(INFORMATION SHOWN begins)

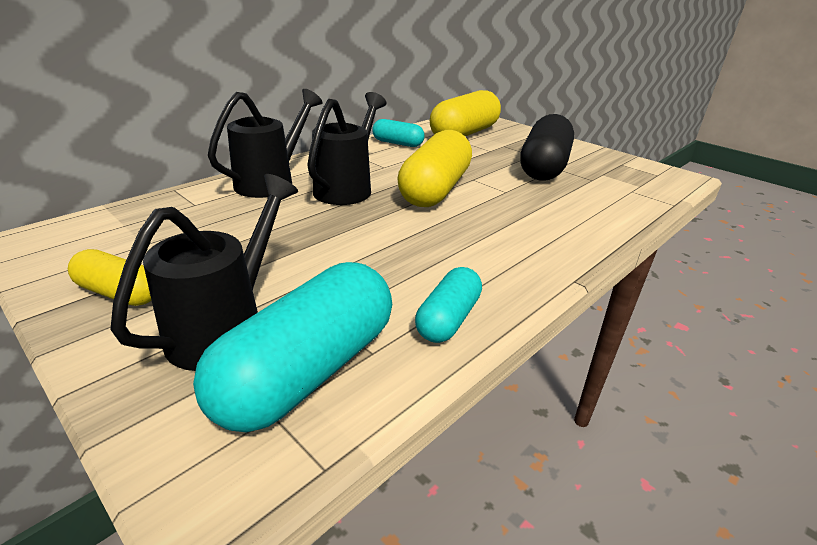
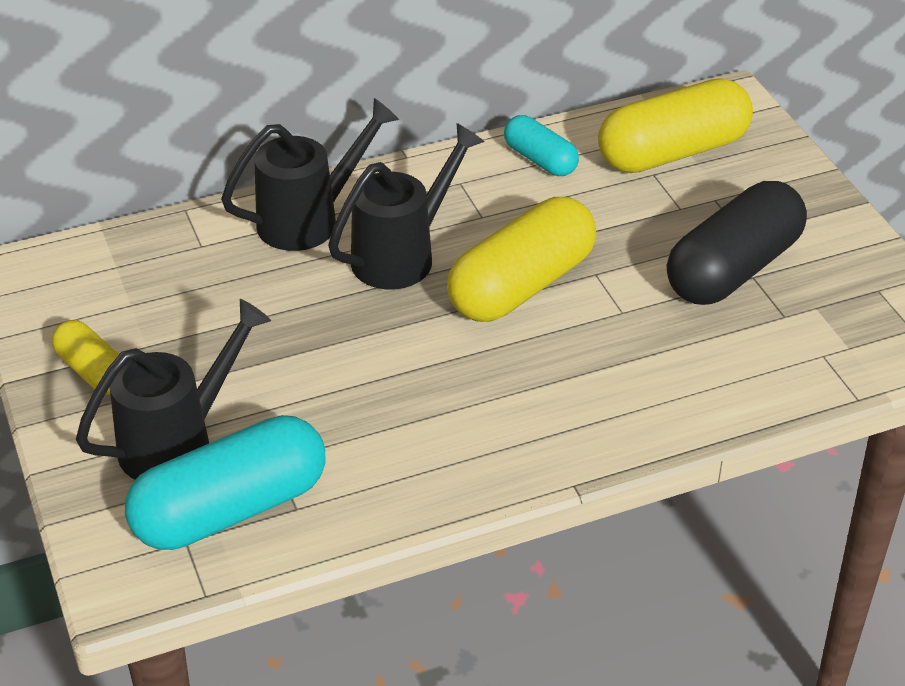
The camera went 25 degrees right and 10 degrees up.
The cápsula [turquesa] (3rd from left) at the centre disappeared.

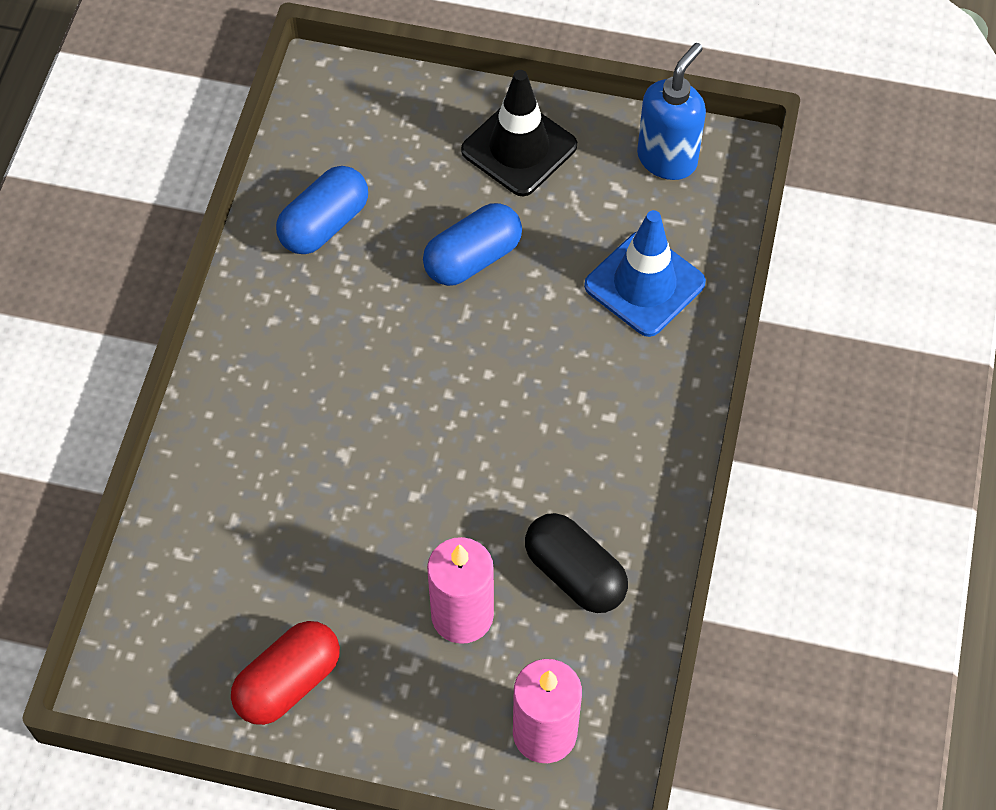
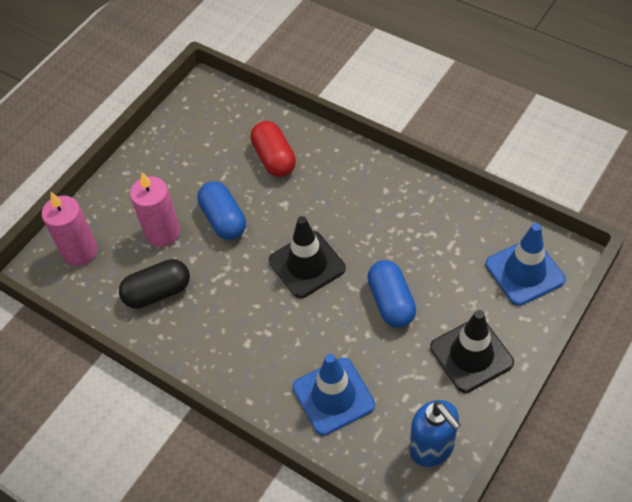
The camera went 115 degrees right and 5 degrees down.
The cono de tráfico [negro] (1st from left) at the centre appeared.
The cono de tráfico [azul] (2nd from left) at the middle right appeared.
The cápsula [rojo] moved from the bottom left to the top centre.
The cápsula [azul] (1st from left) moved from the top left to the centre.

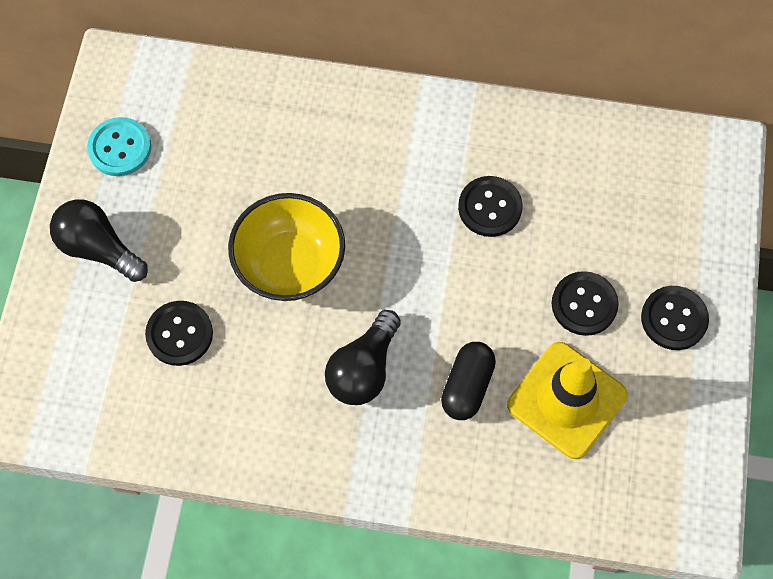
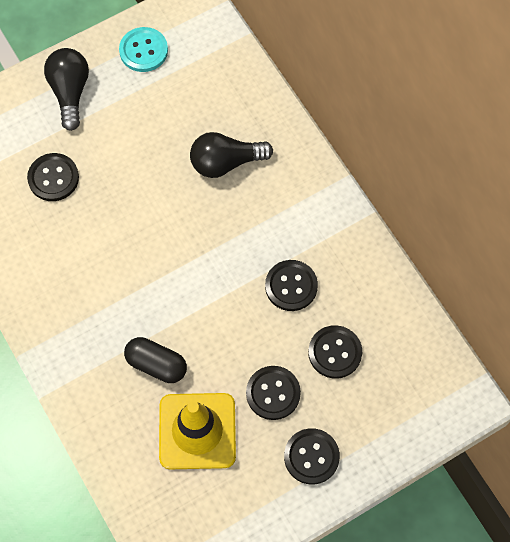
The camera went 50 degrees right and 0 degrees up.
The cuenco [amarillo] at the centre disappeared.
The botón [negro] (5th from left) at the centre appeared.
The bombilla [negro] (2nd from left) moved from the centre to the top centre.
The cápsula [negro] at the centre turned 45 degrees clockwise.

(INFORMATION SHOWN ends)

- EXERCISE AIM -
Copy each line above containing the string "cápsula".

- RESULT FOR THIS TASK -
The cápsula [turquesa] (3rd from left) at the centre disappeared.
The cápsula [rojo] moved from the bottom left to the top centre.
The cápsula [azul] (1st from left) moved from the top left to the centre.
The cápsula [negro] at the centre turned 45 degrees clockwise.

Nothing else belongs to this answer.